**EXERCISE MATERIALS:**
+--

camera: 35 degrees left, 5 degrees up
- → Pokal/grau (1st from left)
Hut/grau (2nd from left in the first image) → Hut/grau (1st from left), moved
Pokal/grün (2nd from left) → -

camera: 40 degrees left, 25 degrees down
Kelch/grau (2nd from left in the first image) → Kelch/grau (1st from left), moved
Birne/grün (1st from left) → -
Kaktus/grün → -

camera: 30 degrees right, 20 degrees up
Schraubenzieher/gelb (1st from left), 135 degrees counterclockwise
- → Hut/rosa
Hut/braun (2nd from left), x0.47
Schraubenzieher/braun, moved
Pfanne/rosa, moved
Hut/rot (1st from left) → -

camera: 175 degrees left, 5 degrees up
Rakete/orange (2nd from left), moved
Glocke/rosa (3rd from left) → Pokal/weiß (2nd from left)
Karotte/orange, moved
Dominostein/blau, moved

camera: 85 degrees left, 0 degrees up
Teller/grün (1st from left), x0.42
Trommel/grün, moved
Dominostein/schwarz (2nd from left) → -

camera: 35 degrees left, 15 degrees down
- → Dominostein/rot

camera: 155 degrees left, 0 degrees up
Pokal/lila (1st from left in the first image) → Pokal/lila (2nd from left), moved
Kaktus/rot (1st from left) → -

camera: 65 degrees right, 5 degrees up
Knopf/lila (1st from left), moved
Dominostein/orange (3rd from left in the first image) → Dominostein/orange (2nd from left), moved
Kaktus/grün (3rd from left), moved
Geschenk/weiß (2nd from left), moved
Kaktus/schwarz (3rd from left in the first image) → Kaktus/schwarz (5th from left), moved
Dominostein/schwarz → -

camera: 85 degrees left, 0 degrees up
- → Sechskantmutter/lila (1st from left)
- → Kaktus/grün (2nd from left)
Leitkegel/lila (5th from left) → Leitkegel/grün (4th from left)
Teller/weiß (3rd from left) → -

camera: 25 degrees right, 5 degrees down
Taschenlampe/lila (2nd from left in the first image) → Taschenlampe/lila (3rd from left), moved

+--

**BRIEF:** Where a line in the material above holds "grau", copy that line.

**TASK RESULT:**
- → Pokal/grau (1st from left)
Hut/grau (2nd from left in the first image) → Hut/grau (1st from left), moved
Kelch/grau (2nd from left in the first image) → Kelch/grau (1st from left), moved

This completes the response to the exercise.